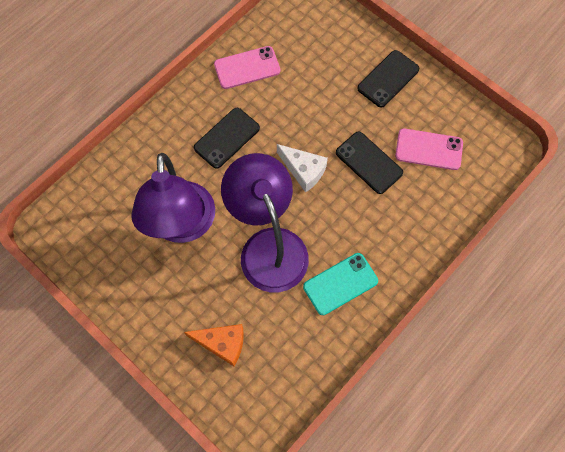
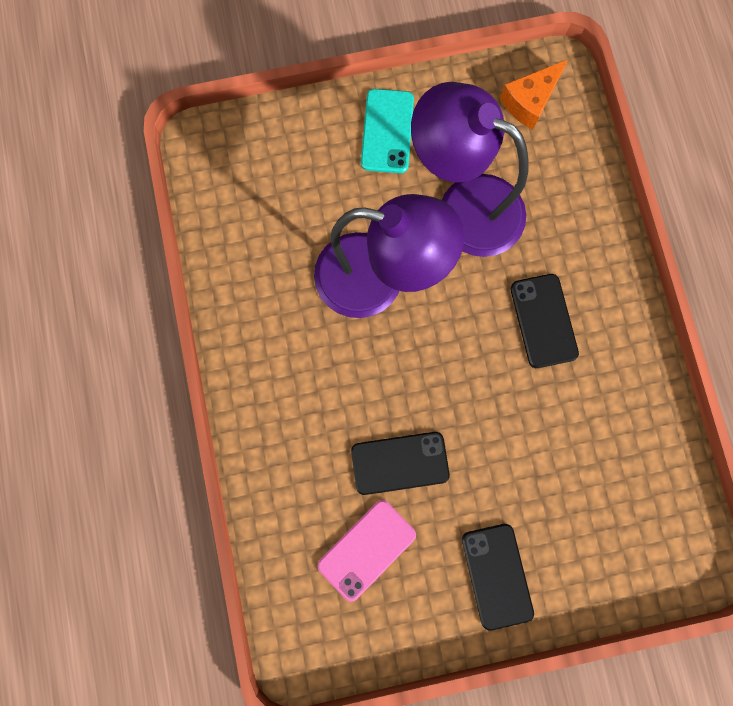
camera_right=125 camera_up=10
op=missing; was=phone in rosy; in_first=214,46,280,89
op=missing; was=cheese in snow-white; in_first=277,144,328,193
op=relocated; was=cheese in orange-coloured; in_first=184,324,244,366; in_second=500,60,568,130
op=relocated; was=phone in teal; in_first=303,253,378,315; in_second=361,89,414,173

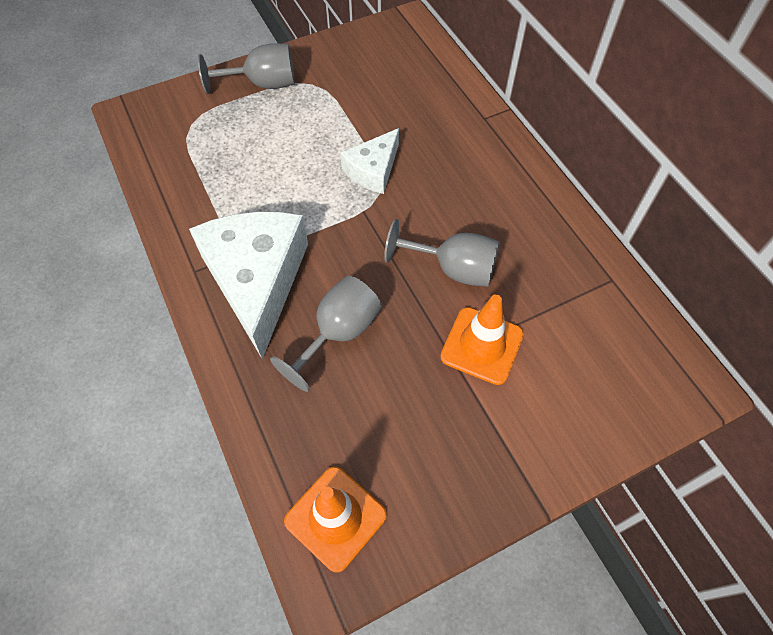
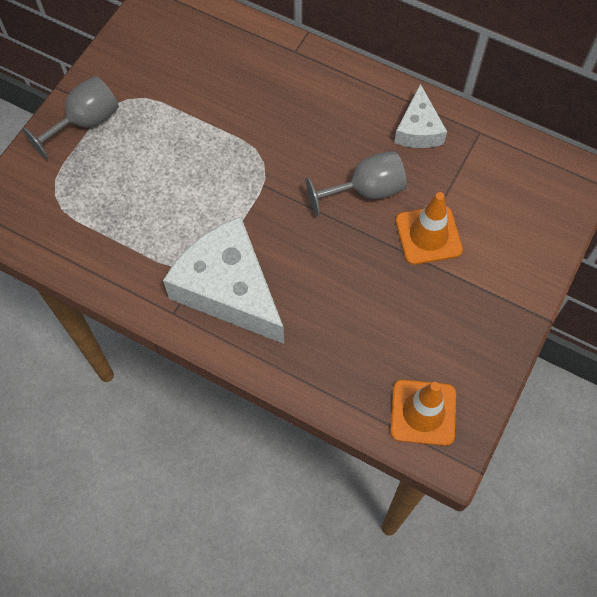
camera_right=-35 camera_up=5
op=missing; was=chalice in gray; in_first=270,276,382,392
op=relocated; was=cheese in snow-white; in_first=340,128,399,194; in_second=394,84,447,148

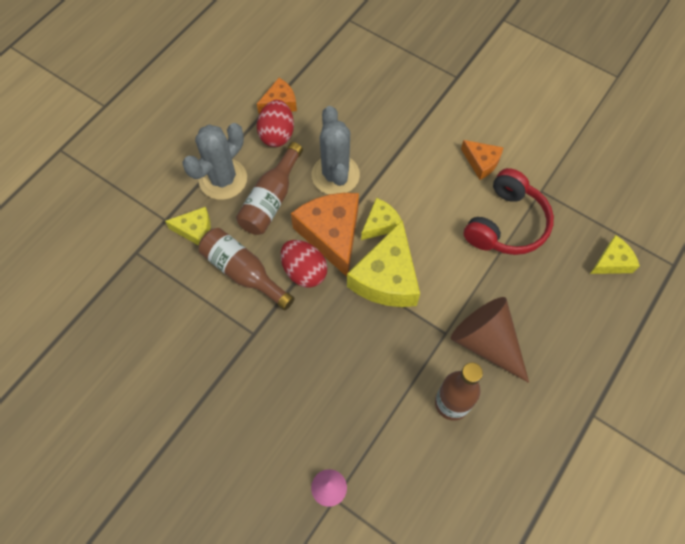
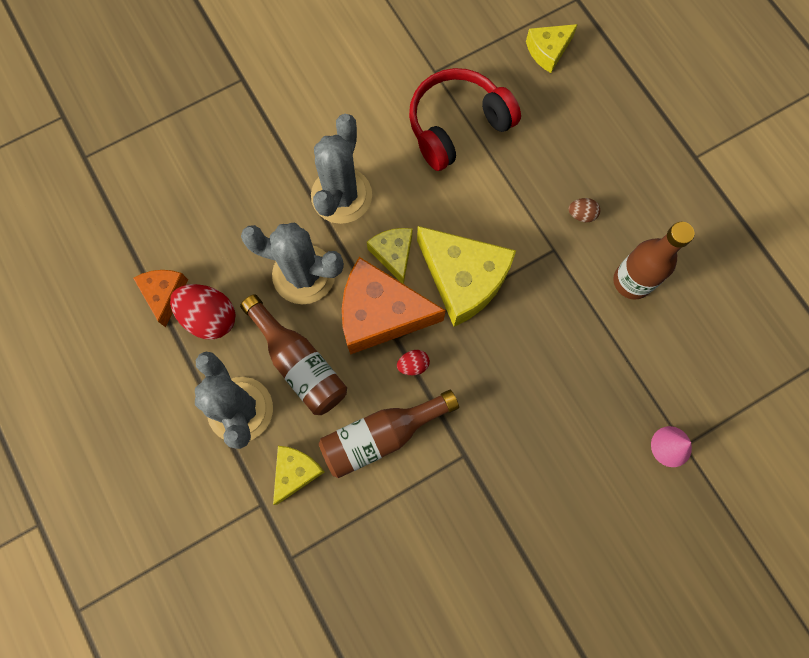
camera_right=-65 camera_up=10
op=missing; was=cheese in orange-coloured; in_first=461,140,504,180
op=appeared; now=saguaro cactus in gray; in_second=311,114,372,224
op=exchanged; was=cone in russet; now=toy egg in russet; in_first=451,297,529,383; in_second=568,198,601,222
op=spun; was=headphones in red; in_first=464,168,554,255; in_second=409,68,521,171; clockwise=-90
op=spun; was=cheese in golden; in_first=590,235,640,274; in_second=526,24,578,73; clockwise=-120
op=size; was=toy egg in red; in_first=281,240,327,288; in_second=397,350,430,375; ratio=0.5

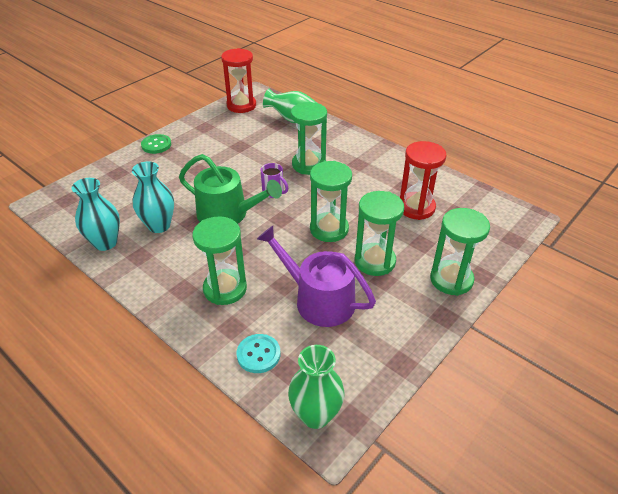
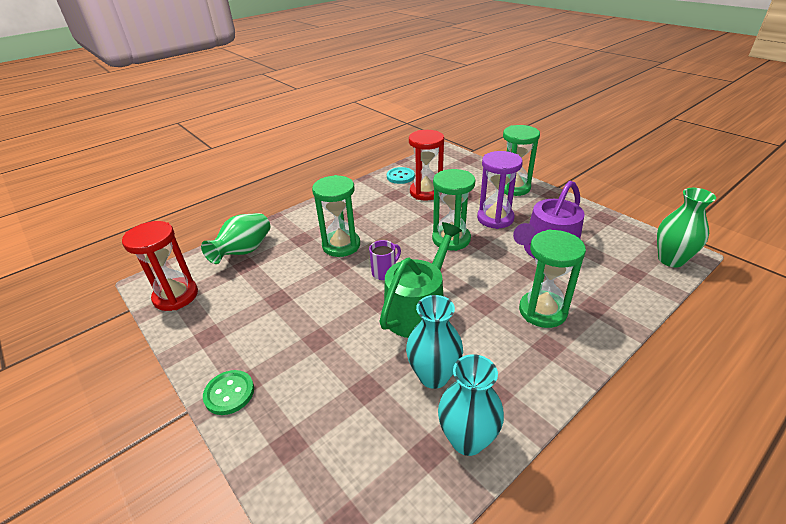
camera_right=-80 camera_up=-5
op=relocated; was=sewing button in teal; in_first=236,334,280,373; in_second=387,167,415,184
op=colour; was=sandglass in emerald; now=sandglass in violet; in_first=355,191,404,276; in_second=477,151,523,229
........
Activity :: What is needed is an exact copy of only the lines above from the one with "op=relocated; was=cheese in orange-coloured;" to the one with "camera_right=-65 camera_up=10", both kept, with every picture left out.

Final answer ::
op=relocated; was=cheese in orange-coloured; in_first=184,324,244,366; in_second=500,60,568,130
op=relocated; was=phone in teal; in_first=303,253,378,315; in_second=361,89,414,173

camera_right=-35 camera_up=5
op=missing; was=chalice in gray; in_first=270,276,382,392
op=relocated; was=cheese in snow-white; in_first=340,128,399,194; in_second=394,84,447,148

camera_right=-65 camera_up=10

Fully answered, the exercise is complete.